Whenever a line in the entries below contains the string "star", copy that line.

(Beginning of DATA PROVIDED)

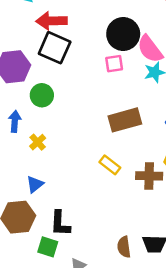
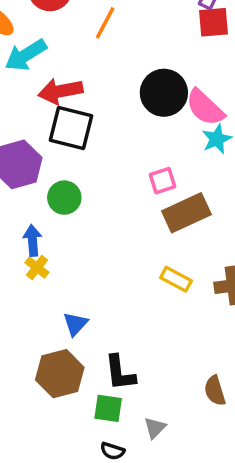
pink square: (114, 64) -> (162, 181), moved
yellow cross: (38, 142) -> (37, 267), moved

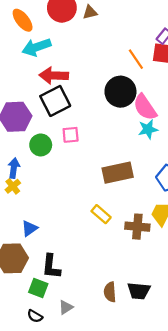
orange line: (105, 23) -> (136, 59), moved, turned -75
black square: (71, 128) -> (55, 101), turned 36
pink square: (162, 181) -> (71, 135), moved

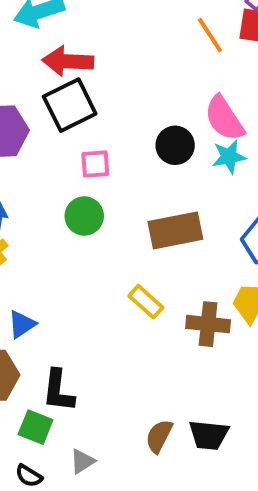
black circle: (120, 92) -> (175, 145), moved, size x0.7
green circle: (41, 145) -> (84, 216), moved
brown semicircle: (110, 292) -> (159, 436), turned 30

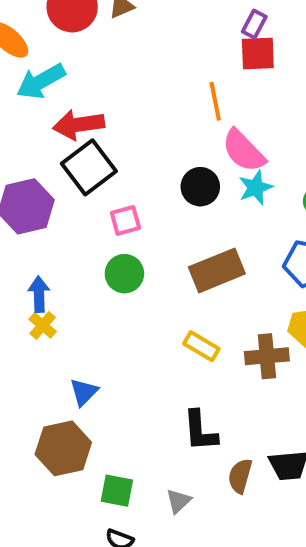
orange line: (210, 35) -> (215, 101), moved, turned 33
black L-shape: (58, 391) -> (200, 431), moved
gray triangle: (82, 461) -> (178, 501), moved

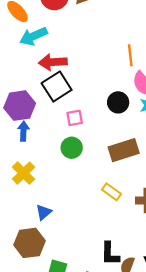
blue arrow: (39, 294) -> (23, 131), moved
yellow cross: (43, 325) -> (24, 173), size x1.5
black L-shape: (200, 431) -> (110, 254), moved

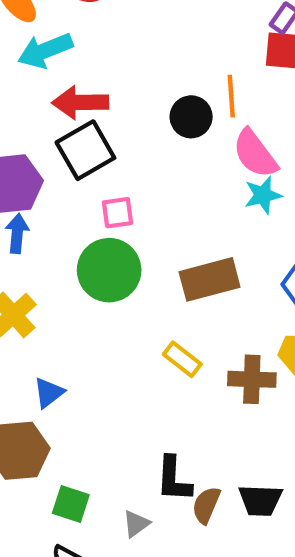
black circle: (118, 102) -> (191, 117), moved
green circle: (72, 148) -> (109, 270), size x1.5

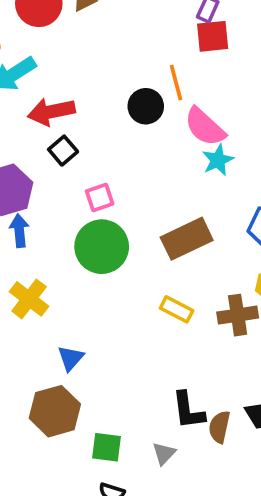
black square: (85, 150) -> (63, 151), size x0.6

(End of DATA PROVIDED)
(Beginning of DATA PROVIDED)

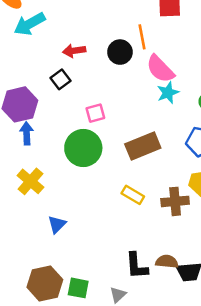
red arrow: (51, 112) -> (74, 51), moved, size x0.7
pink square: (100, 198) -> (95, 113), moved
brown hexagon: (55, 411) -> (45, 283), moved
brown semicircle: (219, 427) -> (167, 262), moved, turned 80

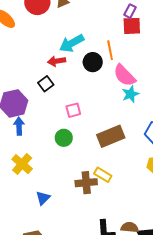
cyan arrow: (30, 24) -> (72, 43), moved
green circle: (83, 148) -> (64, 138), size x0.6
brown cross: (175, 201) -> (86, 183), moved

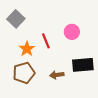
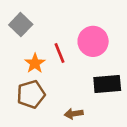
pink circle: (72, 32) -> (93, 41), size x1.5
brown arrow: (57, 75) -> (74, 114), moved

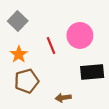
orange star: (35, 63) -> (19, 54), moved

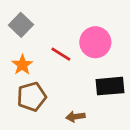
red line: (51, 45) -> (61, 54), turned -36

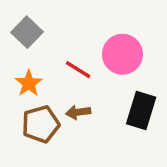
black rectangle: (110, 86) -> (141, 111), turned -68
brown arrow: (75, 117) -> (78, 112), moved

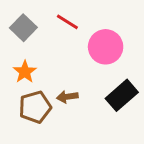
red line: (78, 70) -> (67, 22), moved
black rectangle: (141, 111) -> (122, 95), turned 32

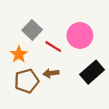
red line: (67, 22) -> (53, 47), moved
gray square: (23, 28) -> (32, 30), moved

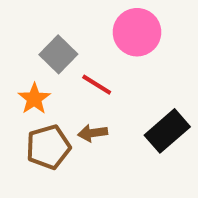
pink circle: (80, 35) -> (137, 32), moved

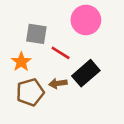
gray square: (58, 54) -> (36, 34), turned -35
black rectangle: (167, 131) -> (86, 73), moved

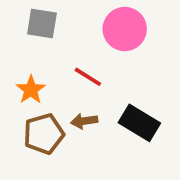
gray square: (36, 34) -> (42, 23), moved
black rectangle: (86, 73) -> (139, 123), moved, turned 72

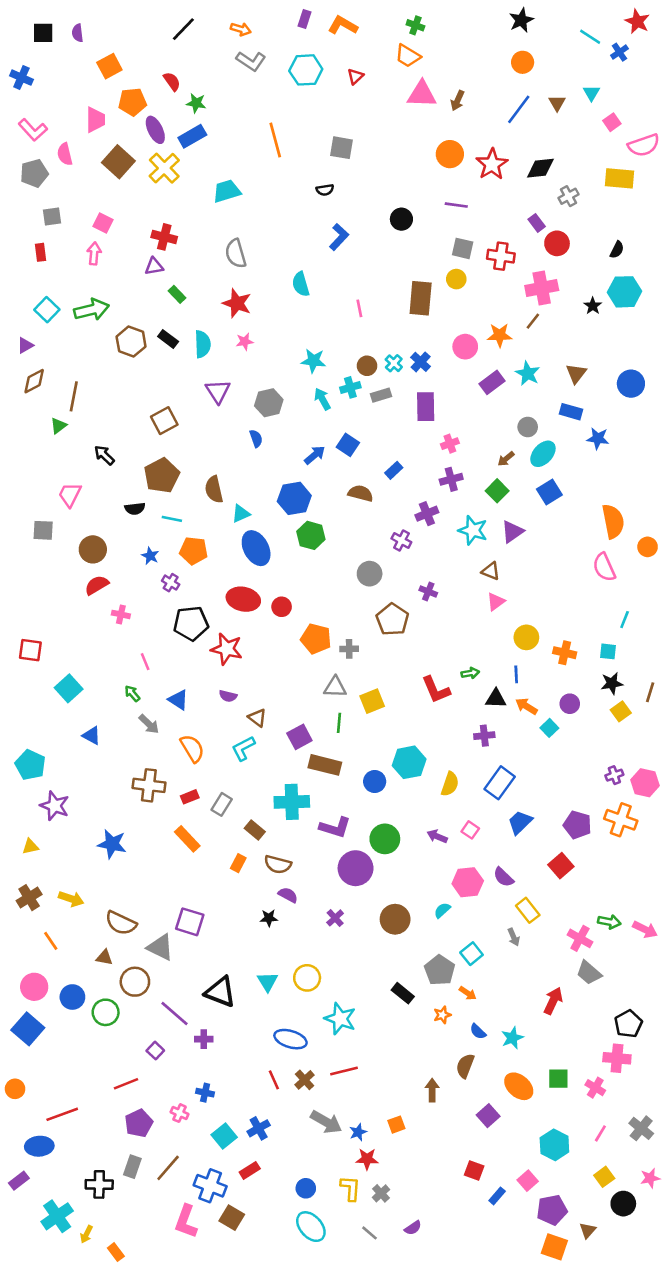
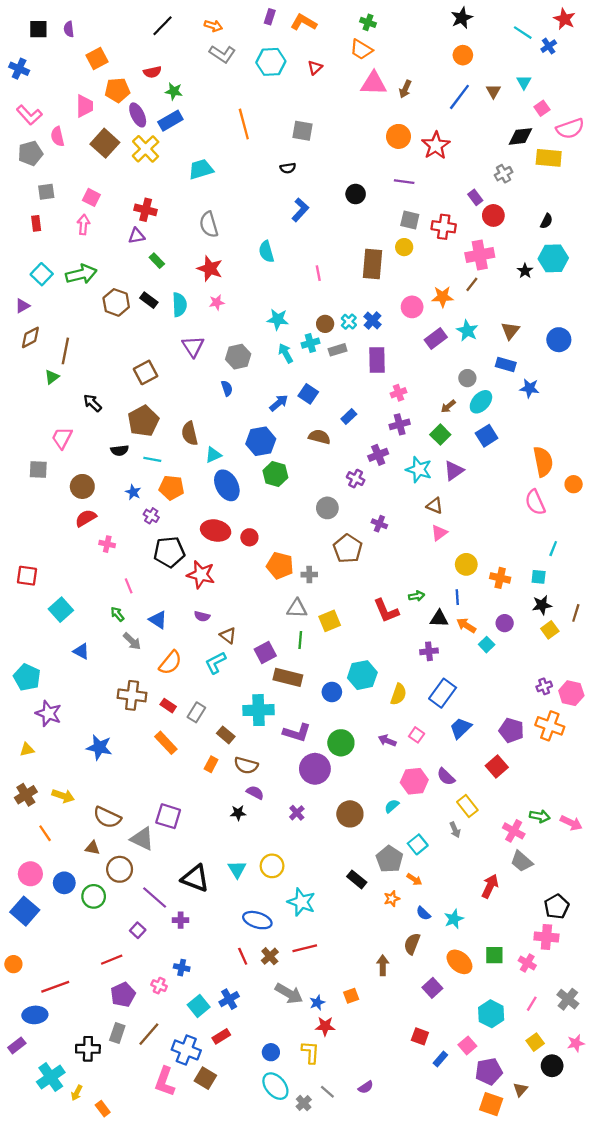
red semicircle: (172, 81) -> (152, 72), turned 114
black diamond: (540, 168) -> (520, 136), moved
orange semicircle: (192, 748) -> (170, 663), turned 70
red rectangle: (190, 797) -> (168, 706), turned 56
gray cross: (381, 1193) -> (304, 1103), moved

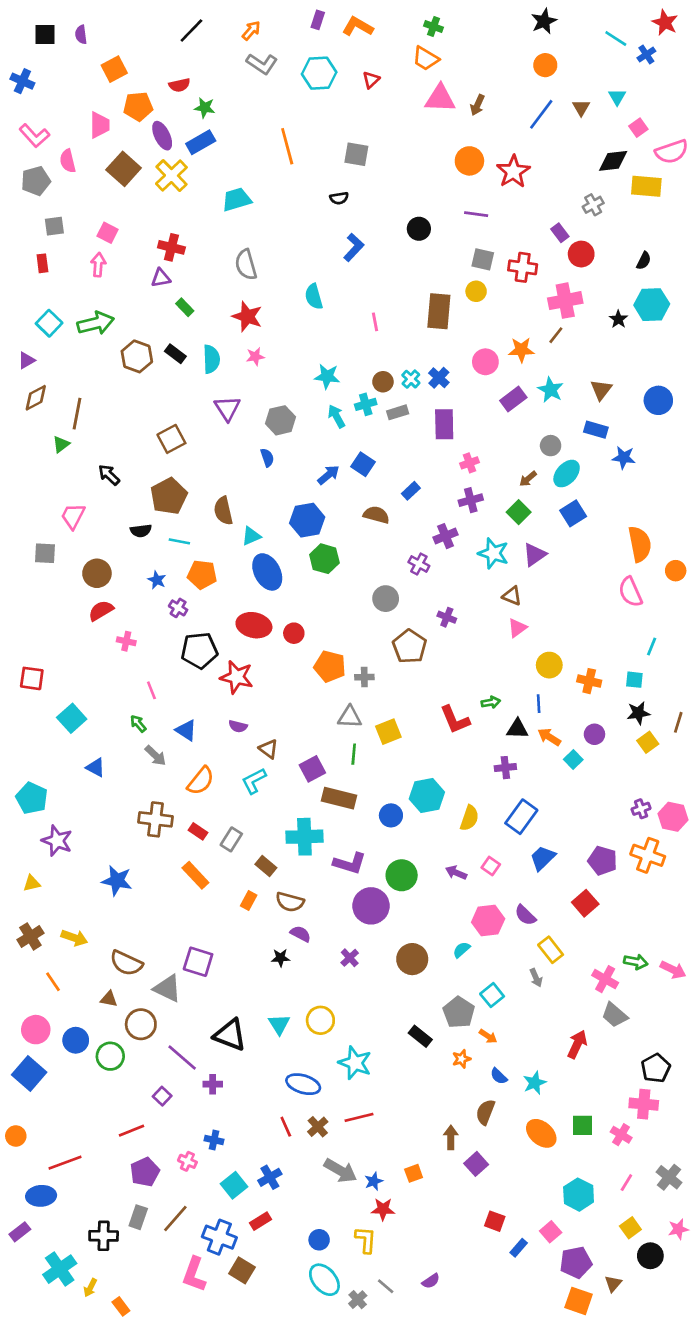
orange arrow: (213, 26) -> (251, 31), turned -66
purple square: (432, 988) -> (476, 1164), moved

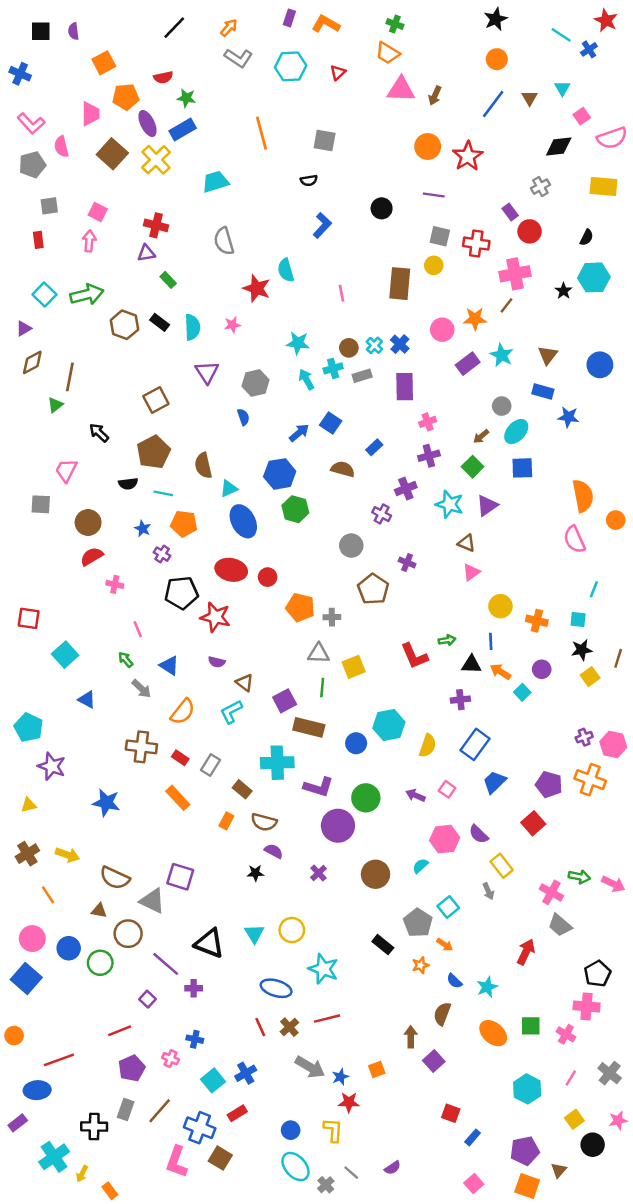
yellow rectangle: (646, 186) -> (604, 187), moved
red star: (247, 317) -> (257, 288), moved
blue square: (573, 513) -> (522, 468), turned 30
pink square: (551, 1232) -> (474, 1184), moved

(End of DATA PROVIDED)

■ TASK ANSWER ■
orange star: (35, 63) -> (19, 54), moved
red star: (247, 317) -> (257, 288), moved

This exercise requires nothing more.